__TO DO__. Please quote exactly the lines below from the line containing "R4: 33k (3V3, MB) -> 33k (3V3, SDA)" to the line containing "TP103: test point (OSC) -> none", both lines included, and nothing else.

======== AVAILABLE RECORDS

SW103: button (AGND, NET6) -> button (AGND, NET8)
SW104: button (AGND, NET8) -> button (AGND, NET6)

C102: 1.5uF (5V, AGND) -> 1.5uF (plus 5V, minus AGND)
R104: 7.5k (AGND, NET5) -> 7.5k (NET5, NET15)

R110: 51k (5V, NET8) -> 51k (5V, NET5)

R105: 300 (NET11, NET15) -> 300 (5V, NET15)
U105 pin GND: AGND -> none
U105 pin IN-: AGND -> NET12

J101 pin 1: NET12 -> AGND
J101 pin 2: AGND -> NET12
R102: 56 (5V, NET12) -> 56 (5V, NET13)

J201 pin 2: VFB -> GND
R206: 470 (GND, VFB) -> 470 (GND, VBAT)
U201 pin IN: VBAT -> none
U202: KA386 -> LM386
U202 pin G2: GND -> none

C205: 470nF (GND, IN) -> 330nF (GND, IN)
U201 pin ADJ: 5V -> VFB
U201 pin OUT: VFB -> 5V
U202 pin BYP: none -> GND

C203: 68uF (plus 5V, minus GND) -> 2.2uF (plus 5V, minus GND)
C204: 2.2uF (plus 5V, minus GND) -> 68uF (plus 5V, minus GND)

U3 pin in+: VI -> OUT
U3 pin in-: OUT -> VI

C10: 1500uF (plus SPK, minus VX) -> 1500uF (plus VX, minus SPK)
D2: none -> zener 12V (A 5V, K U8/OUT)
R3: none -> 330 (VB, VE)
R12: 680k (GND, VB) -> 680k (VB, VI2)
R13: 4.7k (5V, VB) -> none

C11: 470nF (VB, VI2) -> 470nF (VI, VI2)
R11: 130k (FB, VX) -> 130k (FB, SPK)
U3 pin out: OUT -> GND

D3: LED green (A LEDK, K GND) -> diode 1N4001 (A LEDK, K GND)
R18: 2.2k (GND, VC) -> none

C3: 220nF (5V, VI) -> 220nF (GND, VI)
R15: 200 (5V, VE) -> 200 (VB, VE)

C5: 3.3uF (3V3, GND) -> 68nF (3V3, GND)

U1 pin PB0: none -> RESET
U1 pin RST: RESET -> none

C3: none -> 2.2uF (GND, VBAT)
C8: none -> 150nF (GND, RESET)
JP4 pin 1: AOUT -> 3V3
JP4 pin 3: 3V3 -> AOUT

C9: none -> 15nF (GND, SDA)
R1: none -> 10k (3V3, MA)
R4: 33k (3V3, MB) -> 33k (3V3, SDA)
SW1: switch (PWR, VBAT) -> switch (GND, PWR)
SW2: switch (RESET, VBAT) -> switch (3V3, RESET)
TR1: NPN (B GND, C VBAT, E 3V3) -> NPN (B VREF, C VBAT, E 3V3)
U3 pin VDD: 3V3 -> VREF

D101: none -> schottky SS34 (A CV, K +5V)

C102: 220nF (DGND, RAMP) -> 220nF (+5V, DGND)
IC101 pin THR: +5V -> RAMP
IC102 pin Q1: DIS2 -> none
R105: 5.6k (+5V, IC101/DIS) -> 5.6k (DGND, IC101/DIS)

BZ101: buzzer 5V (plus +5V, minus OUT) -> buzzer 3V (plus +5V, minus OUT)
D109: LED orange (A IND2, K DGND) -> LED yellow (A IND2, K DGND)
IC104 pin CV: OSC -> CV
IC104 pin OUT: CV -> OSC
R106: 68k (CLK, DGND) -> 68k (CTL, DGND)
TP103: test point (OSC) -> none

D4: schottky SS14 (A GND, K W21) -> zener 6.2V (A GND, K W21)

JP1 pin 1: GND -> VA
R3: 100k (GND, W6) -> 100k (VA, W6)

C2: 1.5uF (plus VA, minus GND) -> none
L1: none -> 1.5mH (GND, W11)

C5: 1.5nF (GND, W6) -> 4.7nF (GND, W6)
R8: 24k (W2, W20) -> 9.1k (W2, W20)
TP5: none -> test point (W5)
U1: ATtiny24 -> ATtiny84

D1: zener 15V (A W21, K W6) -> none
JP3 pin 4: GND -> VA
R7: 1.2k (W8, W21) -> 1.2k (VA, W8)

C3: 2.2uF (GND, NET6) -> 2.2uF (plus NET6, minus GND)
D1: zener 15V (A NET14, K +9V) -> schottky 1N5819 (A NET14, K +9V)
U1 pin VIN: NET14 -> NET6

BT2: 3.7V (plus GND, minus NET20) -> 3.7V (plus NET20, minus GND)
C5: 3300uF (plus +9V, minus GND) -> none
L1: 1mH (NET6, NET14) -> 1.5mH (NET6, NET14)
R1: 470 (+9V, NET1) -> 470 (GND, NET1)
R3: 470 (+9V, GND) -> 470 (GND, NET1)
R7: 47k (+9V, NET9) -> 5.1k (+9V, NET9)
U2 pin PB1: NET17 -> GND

================

__FINISHED EXERCISE__.
R4: 33k (3V3, MB) -> 33k (3V3, SDA)
SW1: switch (PWR, VBAT) -> switch (GND, PWR)
SW2: switch (RESET, VBAT) -> switch (3V3, RESET)
TR1: NPN (B GND, C VBAT, E 3V3) -> NPN (B VREF, C VBAT, E 3V3)
U3 pin VDD: 3V3 -> VREF

D101: none -> schottky SS34 (A CV, K +5V)

C102: 220nF (DGND, RAMP) -> 220nF (+5V, DGND)
IC101 pin THR: +5V -> RAMP
IC102 pin Q1: DIS2 -> none
R105: 5.6k (+5V, IC101/DIS) -> 5.6k (DGND, IC101/DIS)

BZ101: buzzer 5V (plus +5V, minus OUT) -> buzzer 3V (plus +5V, minus OUT)
D109: LED orange (A IND2, K DGND) -> LED yellow (A IND2, K DGND)
IC104 pin CV: OSC -> CV
IC104 pin OUT: CV -> OSC
R106: 68k (CLK, DGND) -> 68k (CTL, DGND)
TP103: test point (OSC) -> none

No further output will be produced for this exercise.